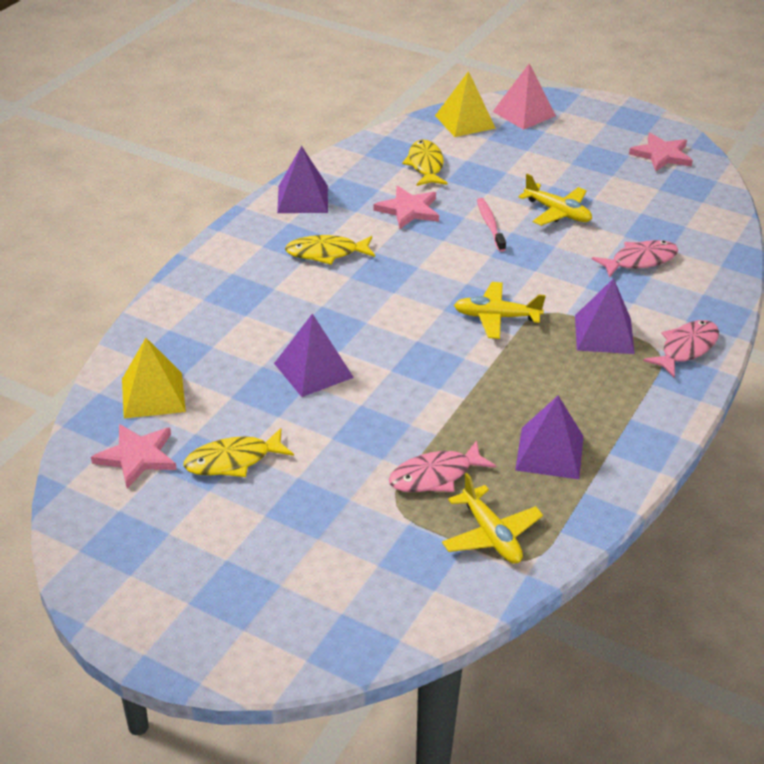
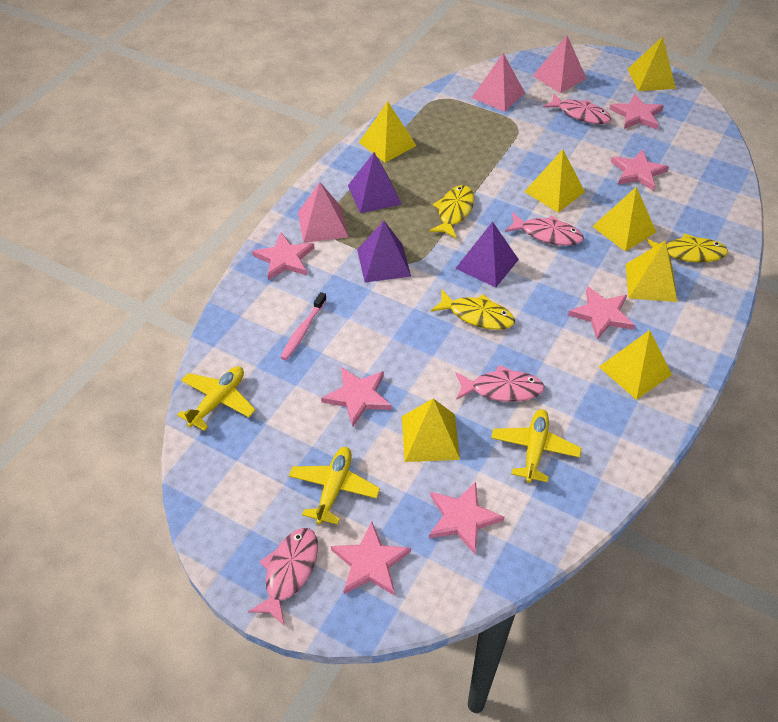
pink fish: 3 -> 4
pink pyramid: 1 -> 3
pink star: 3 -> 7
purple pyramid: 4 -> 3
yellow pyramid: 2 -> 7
☆ ☆ ☆
■ **TASK TO CARRY OUT**
Retype every entry word for word, but do not carry over the pictures.

■ **RESULT OF THIS EXERCISE**
pink fish: 3 -> 4
pink pyramid: 1 -> 3
pink star: 3 -> 7
purple pyramid: 4 -> 3
yellow pyramid: 2 -> 7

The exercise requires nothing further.